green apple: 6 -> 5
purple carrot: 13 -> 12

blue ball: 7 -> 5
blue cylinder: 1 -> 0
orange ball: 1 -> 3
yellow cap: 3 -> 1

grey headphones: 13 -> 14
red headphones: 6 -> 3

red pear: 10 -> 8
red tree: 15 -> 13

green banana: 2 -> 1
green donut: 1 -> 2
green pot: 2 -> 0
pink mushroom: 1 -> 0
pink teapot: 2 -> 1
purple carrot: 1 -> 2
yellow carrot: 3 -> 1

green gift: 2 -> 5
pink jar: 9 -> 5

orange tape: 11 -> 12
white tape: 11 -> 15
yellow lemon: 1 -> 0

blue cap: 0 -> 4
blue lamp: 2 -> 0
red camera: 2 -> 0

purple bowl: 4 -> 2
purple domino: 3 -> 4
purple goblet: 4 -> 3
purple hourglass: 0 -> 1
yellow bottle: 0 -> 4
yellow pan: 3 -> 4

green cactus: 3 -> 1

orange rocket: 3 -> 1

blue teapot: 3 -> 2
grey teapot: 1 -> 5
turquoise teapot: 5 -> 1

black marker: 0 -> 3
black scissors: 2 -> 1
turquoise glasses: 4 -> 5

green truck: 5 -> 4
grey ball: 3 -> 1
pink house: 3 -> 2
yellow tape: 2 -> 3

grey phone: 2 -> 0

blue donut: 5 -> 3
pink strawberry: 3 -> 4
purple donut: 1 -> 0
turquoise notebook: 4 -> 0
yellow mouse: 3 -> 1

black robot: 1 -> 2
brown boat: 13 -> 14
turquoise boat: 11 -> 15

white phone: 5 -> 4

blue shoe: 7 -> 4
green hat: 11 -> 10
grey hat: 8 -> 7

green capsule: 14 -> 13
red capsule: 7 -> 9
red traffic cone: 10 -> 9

Goal of the exercise: Please quote exactly the lines from the one containing "red pear: 10 -> 8" through the last line of the records above, both included, and nothing else.

Result:
red pear: 10 -> 8
red tree: 15 -> 13

green banana: 2 -> 1
green donut: 1 -> 2
green pot: 2 -> 0
pink mushroom: 1 -> 0
pink teapot: 2 -> 1
purple carrot: 1 -> 2
yellow carrot: 3 -> 1

green gift: 2 -> 5
pink jar: 9 -> 5

orange tape: 11 -> 12
white tape: 11 -> 15
yellow lemon: 1 -> 0

blue cap: 0 -> 4
blue lamp: 2 -> 0
red camera: 2 -> 0

purple bowl: 4 -> 2
purple domino: 3 -> 4
purple goblet: 4 -> 3
purple hourglass: 0 -> 1
yellow bottle: 0 -> 4
yellow pan: 3 -> 4

green cactus: 3 -> 1

orange rocket: 3 -> 1

blue teapot: 3 -> 2
grey teapot: 1 -> 5
turquoise teapot: 5 -> 1

black marker: 0 -> 3
black scissors: 2 -> 1
turquoise glasses: 4 -> 5

green truck: 5 -> 4
grey ball: 3 -> 1
pink house: 3 -> 2
yellow tape: 2 -> 3

grey phone: 2 -> 0

blue donut: 5 -> 3
pink strawberry: 3 -> 4
purple donut: 1 -> 0
turquoise notebook: 4 -> 0
yellow mouse: 3 -> 1

black robot: 1 -> 2
brown boat: 13 -> 14
turquoise boat: 11 -> 15

white phone: 5 -> 4

blue shoe: 7 -> 4
green hat: 11 -> 10
grey hat: 8 -> 7

green capsule: 14 -> 13
red capsule: 7 -> 9
red traffic cone: 10 -> 9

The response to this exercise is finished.